==== Source records
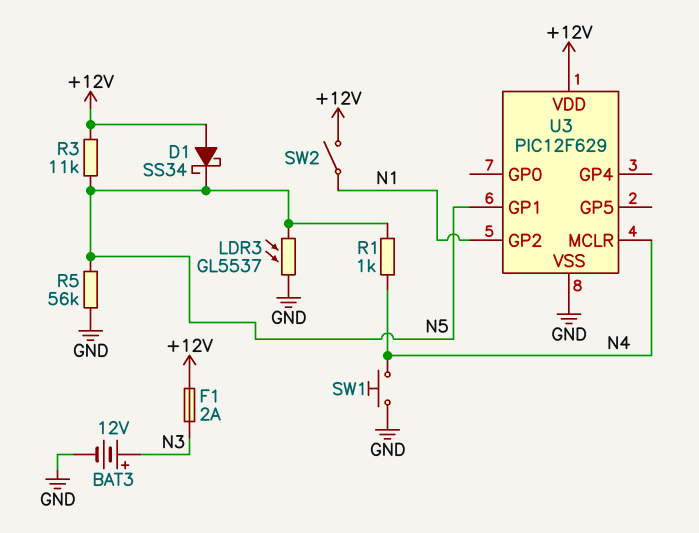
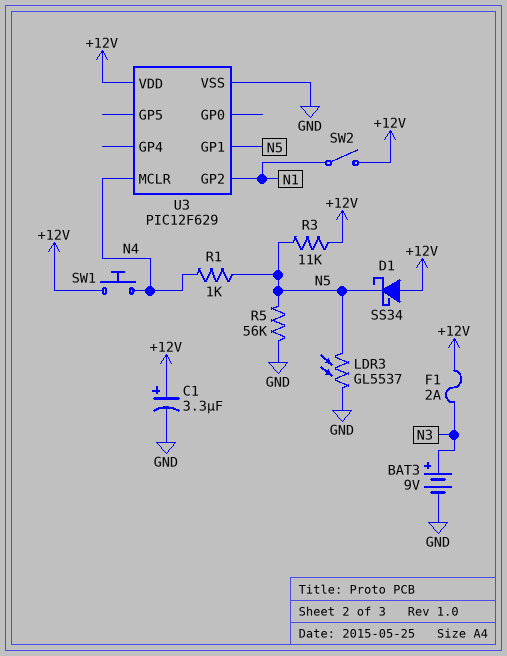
BAT3: 12V (plus N3, minus GND) -> 9V (plus N3, minus GND)
C1: none -> 3.3uF (plus +12V, minus GND)
SW1: button (GND, N4) -> button (+12V, N4)

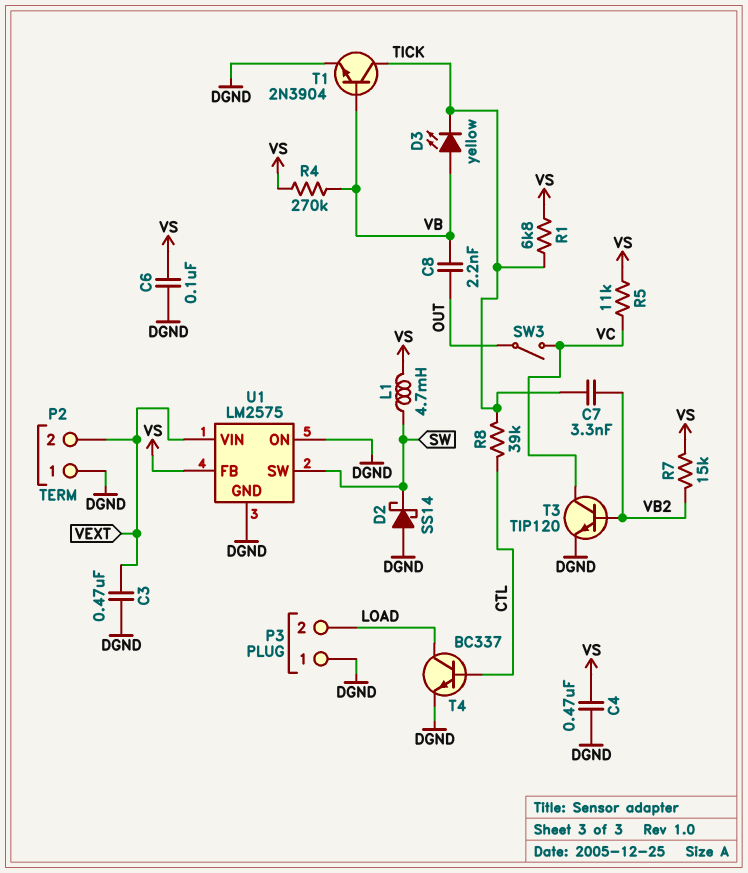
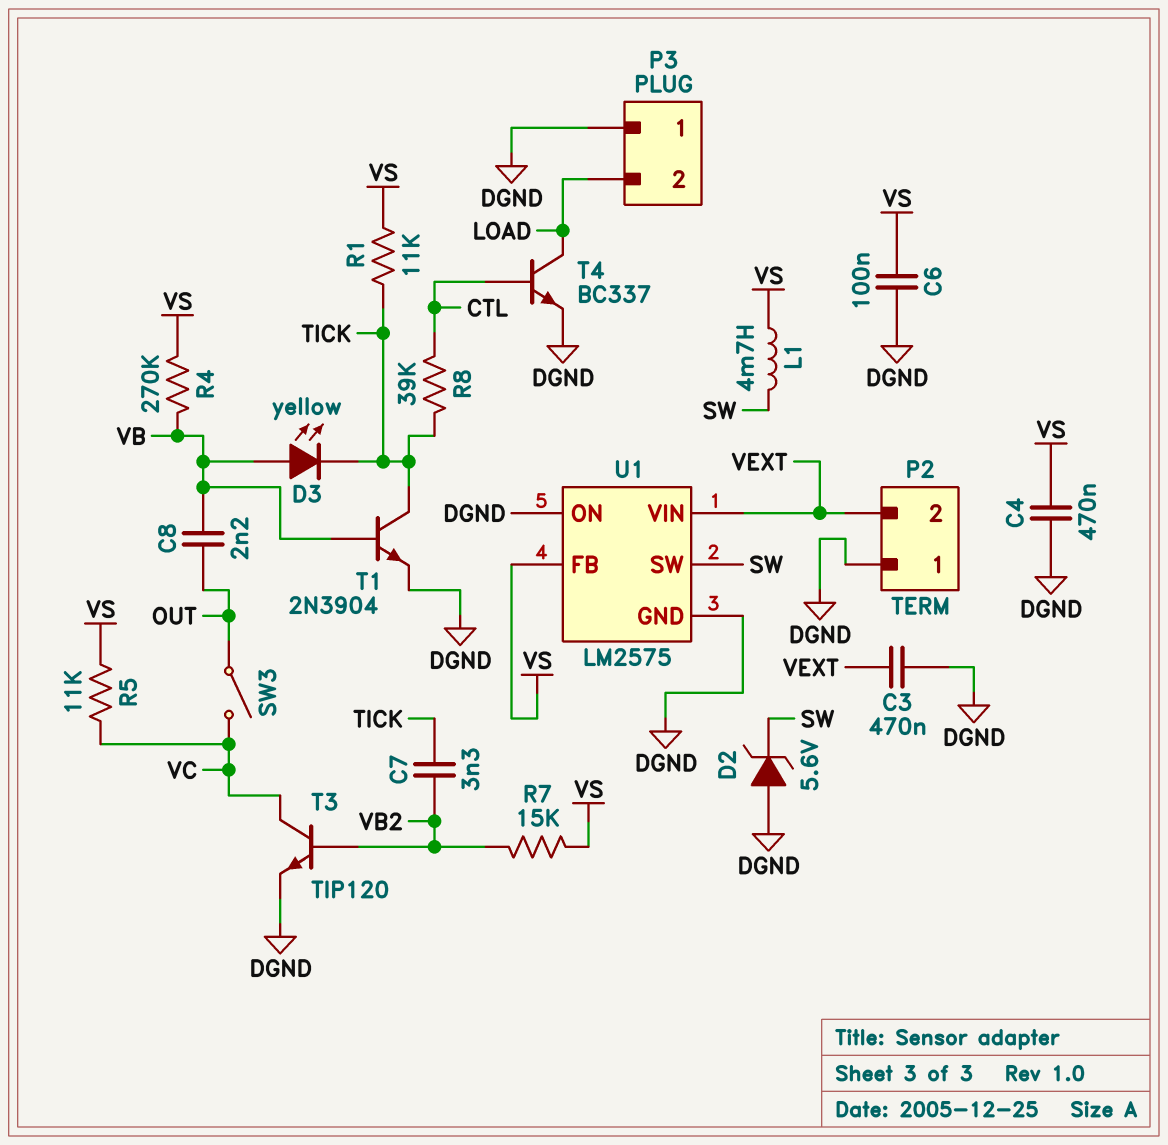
D2: schottky SS14 (A DGND, K SW) -> zener 5.6V (A DGND, K SW)
R1: 6.8k (TICK, VS) -> 11k (TICK, VS)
========
Task statement =>
Please set down, with no changes, the line that contains "D2: schottky SS14" and all the lines after it until the entries end; write nothing besides them.

Answer area =>
D2: schottky SS14 (A DGND, K SW) -> zener 5.6V (A DGND, K SW)
R1: 6.8k (TICK, VS) -> 11k (TICK, VS)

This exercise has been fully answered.